[TO DO]:
Pull out each line in the data below that contains the string "bass", copying every such line in full.

───

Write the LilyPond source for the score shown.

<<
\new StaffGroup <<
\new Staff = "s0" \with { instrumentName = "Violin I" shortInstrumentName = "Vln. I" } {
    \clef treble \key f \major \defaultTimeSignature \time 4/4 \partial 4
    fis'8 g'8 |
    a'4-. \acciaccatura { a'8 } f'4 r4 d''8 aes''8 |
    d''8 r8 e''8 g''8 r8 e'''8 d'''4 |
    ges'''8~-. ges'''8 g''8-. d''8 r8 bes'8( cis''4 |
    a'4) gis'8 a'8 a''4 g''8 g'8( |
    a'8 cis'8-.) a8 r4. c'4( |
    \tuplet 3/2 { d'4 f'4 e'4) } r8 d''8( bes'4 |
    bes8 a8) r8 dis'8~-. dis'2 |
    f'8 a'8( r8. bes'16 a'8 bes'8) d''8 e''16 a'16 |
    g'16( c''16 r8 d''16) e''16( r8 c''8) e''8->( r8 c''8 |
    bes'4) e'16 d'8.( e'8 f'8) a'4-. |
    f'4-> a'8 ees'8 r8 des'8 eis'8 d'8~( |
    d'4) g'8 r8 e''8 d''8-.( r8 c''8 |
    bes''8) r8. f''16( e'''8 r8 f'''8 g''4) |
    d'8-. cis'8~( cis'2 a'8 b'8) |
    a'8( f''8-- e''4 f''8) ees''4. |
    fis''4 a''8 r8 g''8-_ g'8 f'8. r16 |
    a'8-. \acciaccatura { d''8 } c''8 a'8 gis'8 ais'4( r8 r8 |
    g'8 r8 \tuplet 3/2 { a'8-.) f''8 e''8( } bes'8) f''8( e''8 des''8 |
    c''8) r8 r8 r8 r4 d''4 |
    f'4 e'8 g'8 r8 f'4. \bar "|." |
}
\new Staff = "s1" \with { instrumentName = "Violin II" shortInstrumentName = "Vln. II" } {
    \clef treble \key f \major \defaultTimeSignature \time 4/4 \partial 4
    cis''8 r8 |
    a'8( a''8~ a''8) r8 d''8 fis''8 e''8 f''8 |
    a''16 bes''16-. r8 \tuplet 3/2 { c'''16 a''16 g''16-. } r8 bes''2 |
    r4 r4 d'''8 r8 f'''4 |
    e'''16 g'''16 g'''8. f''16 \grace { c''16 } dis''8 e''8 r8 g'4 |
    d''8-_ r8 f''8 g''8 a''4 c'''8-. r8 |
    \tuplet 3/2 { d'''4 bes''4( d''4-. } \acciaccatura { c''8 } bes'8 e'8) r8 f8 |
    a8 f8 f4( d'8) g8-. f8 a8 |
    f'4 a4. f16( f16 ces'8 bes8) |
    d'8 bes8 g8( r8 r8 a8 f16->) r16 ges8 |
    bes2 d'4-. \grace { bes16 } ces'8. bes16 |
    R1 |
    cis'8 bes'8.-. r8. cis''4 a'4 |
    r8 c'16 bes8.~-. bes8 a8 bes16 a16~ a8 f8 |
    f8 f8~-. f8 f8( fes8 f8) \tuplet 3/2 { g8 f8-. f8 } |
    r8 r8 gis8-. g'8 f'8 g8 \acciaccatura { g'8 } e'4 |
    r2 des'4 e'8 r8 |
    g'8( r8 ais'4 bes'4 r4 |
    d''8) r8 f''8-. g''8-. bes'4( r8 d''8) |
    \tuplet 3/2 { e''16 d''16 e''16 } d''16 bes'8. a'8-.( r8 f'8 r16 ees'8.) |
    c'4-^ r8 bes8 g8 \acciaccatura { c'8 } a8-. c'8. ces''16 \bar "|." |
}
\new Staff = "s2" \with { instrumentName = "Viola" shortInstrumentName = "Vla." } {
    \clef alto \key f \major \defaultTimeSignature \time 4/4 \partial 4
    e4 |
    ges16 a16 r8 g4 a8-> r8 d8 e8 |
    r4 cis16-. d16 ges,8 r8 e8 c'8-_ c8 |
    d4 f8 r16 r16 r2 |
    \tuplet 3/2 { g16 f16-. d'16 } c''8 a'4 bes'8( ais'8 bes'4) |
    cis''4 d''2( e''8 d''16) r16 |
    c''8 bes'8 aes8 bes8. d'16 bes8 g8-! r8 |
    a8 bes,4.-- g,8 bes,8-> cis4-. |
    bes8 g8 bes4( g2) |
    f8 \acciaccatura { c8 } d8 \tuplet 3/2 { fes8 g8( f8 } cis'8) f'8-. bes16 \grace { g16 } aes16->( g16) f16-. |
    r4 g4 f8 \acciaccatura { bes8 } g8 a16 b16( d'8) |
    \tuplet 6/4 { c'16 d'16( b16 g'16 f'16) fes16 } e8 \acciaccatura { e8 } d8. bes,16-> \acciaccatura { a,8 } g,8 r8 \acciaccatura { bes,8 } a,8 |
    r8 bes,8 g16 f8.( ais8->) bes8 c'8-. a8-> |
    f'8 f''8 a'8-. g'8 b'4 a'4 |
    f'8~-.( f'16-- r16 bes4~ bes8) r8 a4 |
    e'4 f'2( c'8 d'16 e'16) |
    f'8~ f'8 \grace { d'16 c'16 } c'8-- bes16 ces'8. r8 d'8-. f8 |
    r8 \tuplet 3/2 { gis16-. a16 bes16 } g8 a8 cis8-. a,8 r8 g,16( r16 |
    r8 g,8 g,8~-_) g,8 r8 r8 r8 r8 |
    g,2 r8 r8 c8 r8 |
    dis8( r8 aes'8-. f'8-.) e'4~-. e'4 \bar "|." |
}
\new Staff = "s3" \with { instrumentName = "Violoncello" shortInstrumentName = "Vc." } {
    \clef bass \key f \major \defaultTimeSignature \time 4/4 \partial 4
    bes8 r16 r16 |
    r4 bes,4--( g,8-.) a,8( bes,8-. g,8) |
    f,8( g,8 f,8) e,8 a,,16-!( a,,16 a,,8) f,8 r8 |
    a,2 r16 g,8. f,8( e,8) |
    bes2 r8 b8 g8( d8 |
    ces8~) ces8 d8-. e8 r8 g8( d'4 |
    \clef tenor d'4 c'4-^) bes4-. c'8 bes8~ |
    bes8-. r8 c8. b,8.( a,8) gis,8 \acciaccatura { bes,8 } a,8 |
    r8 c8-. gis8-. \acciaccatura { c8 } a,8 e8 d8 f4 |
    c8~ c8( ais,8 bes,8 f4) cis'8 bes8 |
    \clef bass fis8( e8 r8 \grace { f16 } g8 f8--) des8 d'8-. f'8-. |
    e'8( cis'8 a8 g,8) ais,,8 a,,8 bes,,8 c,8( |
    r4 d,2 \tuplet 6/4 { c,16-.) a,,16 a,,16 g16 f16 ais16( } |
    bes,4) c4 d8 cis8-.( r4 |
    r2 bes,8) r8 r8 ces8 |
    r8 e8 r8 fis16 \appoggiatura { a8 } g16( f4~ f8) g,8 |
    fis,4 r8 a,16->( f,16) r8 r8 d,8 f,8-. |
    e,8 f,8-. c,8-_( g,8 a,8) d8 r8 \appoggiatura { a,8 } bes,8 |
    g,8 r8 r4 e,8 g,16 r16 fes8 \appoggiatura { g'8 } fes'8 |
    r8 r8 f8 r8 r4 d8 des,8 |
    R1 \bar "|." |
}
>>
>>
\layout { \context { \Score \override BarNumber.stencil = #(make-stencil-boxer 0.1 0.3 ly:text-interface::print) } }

───

[RESPONSE BELOW]:
    \clef bass \key f \major \defaultTimeSignature \time 4/4 \partial 4
    \clef bass fis8( e8 r8 \grace { f16 } g8 f8--) des8 d'8-. f'8-. |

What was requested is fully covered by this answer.